Print the listing below word for word, leaving out the pictures.

> **Data shown**

+--

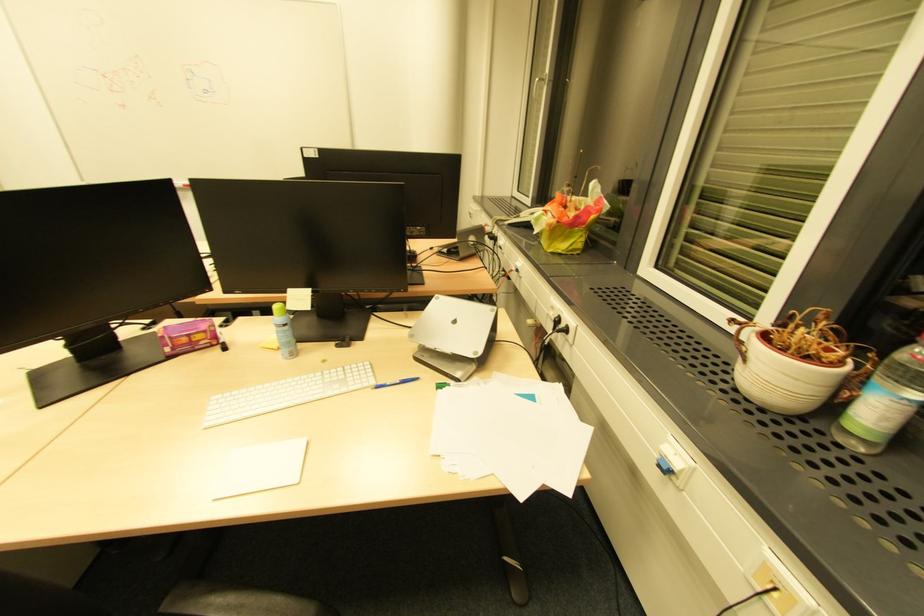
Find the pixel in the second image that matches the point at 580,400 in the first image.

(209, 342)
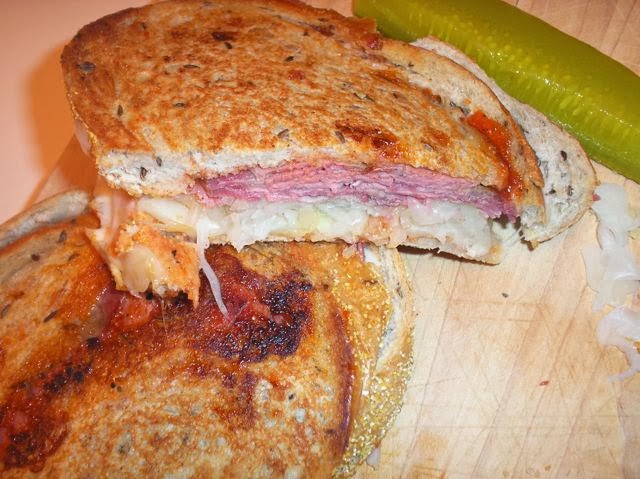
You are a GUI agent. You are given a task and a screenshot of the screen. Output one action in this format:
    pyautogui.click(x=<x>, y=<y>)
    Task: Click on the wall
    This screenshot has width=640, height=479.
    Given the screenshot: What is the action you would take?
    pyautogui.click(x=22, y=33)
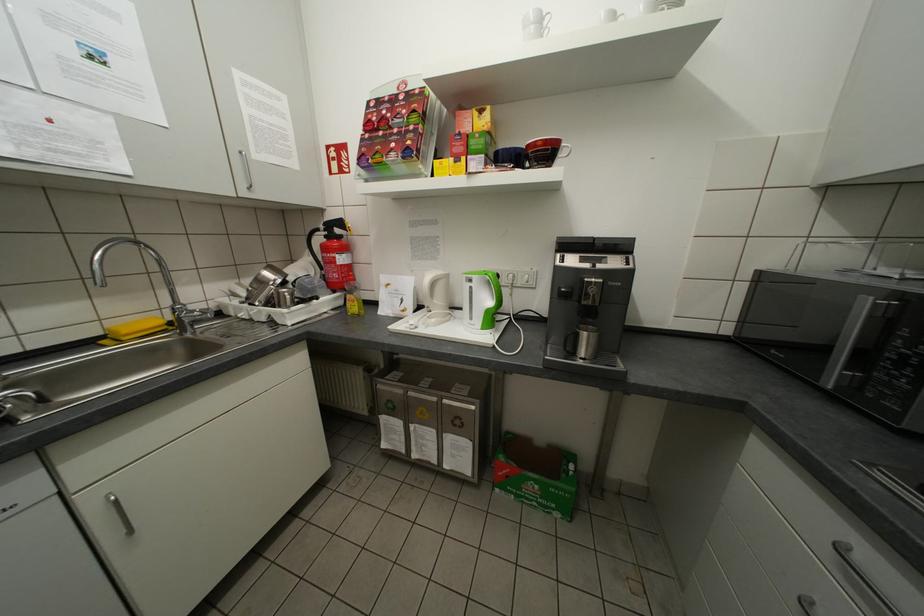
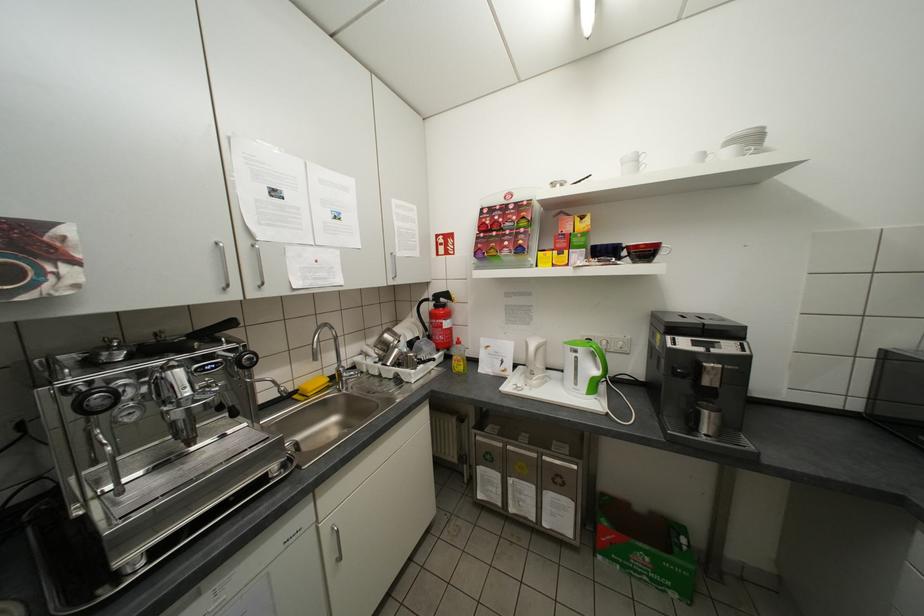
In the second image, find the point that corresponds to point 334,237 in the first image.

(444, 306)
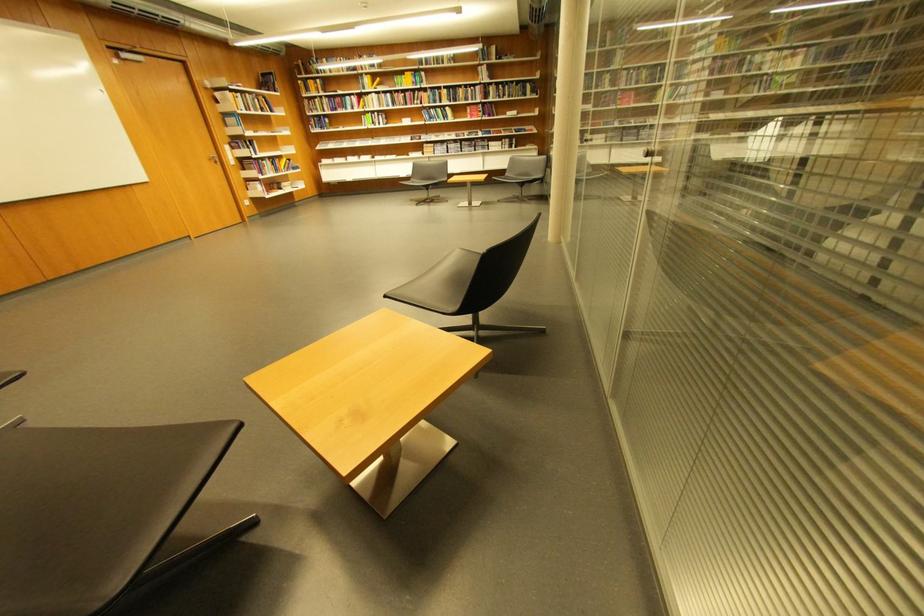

+--

> **Exercise solution**
Find the pixel in the second image that matches the point at 580,400 in the first image.

(209, 342)
You are a GUI agent. You are given a task and a screenshot of the screen. Output one action in this format:
    pyautogui.click(x=<x>, y=<y>)
    Task: Click on the wall
    This screenshot has width=640, height=479.
    Given the screenshot: What is the action you would take?
    pyautogui.click(x=22, y=33)
In the second image, find the point that corresponds to point 334,237 in the first image.

(444, 306)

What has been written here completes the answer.